#### Data for processing
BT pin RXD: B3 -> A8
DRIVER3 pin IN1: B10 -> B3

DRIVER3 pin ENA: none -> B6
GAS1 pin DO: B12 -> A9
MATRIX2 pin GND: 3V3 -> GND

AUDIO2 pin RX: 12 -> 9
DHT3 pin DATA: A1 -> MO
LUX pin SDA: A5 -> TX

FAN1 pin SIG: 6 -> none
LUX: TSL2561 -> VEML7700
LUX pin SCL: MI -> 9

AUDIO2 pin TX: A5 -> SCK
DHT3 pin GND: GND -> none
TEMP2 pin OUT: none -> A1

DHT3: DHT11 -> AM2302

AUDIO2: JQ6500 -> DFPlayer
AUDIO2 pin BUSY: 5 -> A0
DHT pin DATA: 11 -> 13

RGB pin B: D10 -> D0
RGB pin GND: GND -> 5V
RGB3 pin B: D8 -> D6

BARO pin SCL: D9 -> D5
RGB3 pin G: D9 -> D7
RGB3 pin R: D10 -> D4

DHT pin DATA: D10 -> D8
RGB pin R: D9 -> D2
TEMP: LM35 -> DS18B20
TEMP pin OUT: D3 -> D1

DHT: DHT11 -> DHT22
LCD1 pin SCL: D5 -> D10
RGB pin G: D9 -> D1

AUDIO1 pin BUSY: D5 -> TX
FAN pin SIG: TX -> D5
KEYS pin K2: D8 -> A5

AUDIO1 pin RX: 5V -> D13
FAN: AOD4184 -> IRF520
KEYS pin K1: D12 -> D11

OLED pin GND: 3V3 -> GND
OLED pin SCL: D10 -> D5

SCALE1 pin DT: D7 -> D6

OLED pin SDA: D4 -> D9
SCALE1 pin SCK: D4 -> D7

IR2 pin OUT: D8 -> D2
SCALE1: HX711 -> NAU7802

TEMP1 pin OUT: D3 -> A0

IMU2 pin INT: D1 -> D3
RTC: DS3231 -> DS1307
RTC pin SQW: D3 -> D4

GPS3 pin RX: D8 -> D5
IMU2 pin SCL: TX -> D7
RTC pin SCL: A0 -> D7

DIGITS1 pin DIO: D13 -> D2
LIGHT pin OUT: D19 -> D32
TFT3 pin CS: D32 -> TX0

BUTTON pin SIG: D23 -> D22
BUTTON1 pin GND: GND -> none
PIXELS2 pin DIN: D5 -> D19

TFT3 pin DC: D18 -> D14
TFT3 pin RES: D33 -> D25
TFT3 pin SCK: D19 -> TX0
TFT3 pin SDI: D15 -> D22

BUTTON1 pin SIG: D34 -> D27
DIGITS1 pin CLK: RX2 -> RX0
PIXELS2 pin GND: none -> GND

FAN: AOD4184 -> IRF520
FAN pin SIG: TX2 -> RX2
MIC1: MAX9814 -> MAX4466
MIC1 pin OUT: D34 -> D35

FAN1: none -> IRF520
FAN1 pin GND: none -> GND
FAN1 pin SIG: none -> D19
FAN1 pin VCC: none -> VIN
########
* **About this task**
Exactly and only the lines from the line containing "DIGITS1 pin CLK: RX2 -> RX0" through the last line of the entries should be copied, both ends included.

* **Task response**
DIGITS1 pin CLK: RX2 -> RX0
PIXELS2 pin GND: none -> GND

FAN: AOD4184 -> IRF520
FAN pin SIG: TX2 -> RX2
MIC1: MAX9814 -> MAX4466
MIC1 pin OUT: D34 -> D35

FAN1: none -> IRF520
FAN1 pin GND: none -> GND
FAN1 pin SIG: none -> D19
FAN1 pin VCC: none -> VIN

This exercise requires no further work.